**Exercise instructions**
Below are the records; give again exactly the lines that run from the one with "blue robot [687,465,723,518]" through the last line.

Stored records

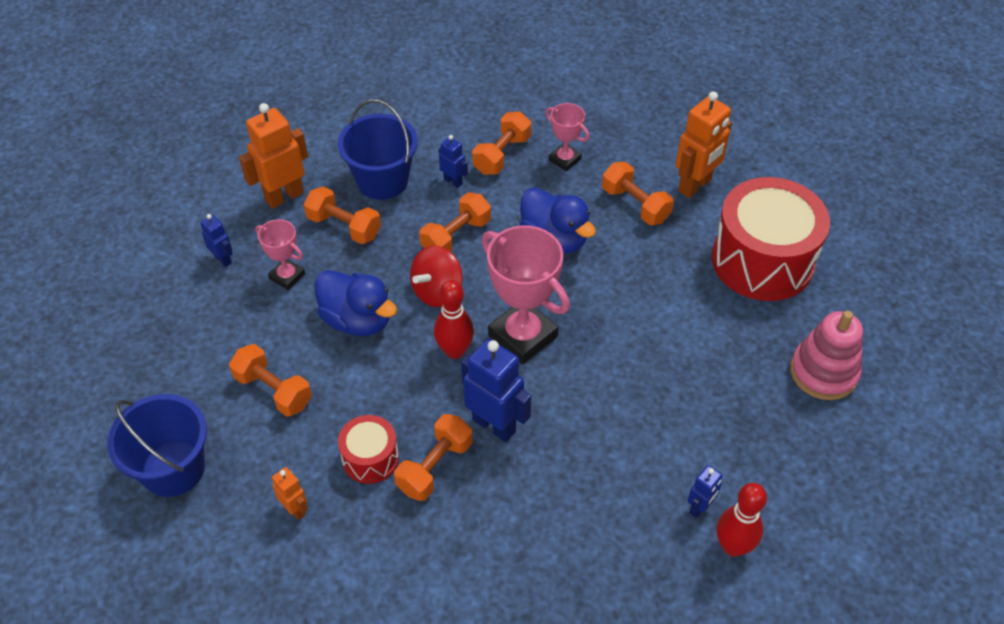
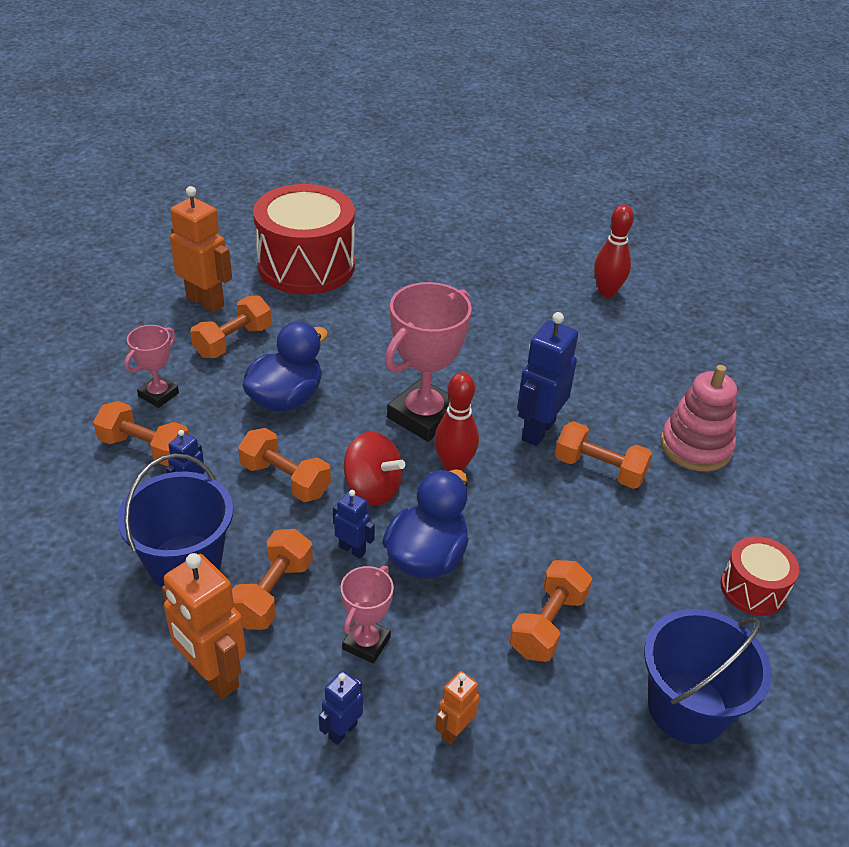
camera: 100 degrees left, 10 degrees down
orange robot [272,467,308,520] -> orange robot moved to [435,671,480,745]
red drum [338,415,399,484] -> red drum moved to [721,536,799,616]
blue robot [687,465,723,518] -> blue robot moved to [333,490,375,559]
pink stacking toy [790,311,863,400] -> pink stacking toy moved to [660,365,737,472]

**Answer space**
blue robot [687,465,723,518] -> blue robot moved to [333,490,375,559]
pink stacking toy [790,311,863,400] -> pink stacking toy moved to [660,365,737,472]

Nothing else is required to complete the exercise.